Colored object listings
◆ ◆ ◆ ◆

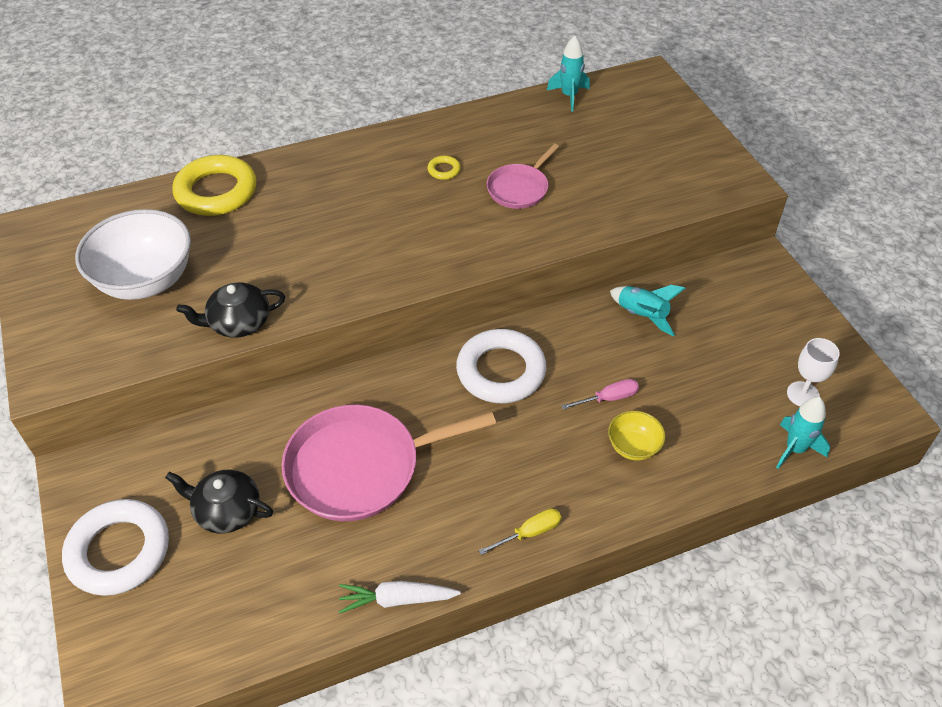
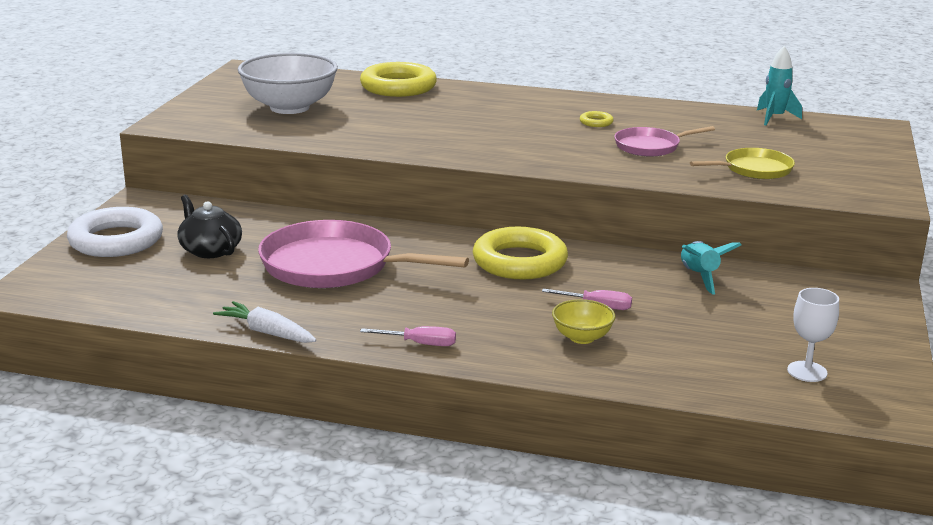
camera: 35 degrees right, 25 degrees down
(239, 323) = (324, 140): black teapot -> none
(501, 371) = (519, 262): white ring -> yellow ring
(529, 533) = (420, 344): yellow screwdriver -> pink screwdriver
(622, 184) = (754, 169): none -> yellow pan
(795, 449) = (748, 397): turquoise rocket -> none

◆ ◆ ◆ ◆

(THE TASK)
The expected output is the full data above, reproduced exactly with no images.

(OUTPUT OF THE EXERCISE)
camera: 35 degrees right, 25 degrees down
(239, 323) = (324, 140): black teapot -> none
(501, 371) = (519, 262): white ring -> yellow ring
(529, 533) = (420, 344): yellow screwdriver -> pink screwdriver
(622, 184) = (754, 169): none -> yellow pan
(795, 449) = (748, 397): turquoise rocket -> none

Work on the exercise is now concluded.